Instructions for the task.
Once the data has been read, restate all of it exactly.

Records supplied.
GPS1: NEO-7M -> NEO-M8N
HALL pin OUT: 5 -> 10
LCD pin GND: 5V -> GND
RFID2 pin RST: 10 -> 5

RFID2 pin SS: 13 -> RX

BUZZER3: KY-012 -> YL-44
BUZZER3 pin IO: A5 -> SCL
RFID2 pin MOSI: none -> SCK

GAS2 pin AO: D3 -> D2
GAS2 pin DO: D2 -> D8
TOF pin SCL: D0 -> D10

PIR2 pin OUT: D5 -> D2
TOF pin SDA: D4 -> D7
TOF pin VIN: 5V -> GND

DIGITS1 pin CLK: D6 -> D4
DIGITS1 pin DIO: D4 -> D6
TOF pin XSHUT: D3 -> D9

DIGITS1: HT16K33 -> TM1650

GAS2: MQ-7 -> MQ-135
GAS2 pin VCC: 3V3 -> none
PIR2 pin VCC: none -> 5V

Exercise response.
GPS1: NEO-7M -> NEO-M8N
HALL pin OUT: 5 -> 10
LCD pin GND: 5V -> GND
RFID2 pin RST: 10 -> 5

RFID2 pin SS: 13 -> RX

BUZZER3: KY-012 -> YL-44
BUZZER3 pin IO: A5 -> SCL
RFID2 pin MOSI: none -> SCK

GAS2 pin AO: D3 -> D2
GAS2 pin DO: D2 -> D8
TOF pin SCL: D0 -> D10

PIR2 pin OUT: D5 -> D2
TOF pin SDA: D4 -> D7
TOF pin VIN: 5V -> GND

DIGITS1 pin CLK: D6 -> D4
DIGITS1 pin DIO: D4 -> D6
TOF pin XSHUT: D3 -> D9

DIGITS1: HT16K33 -> TM1650

GAS2: MQ-7 -> MQ-135
GAS2 pin VCC: 3V3 -> none
PIR2 pin VCC: none -> 5V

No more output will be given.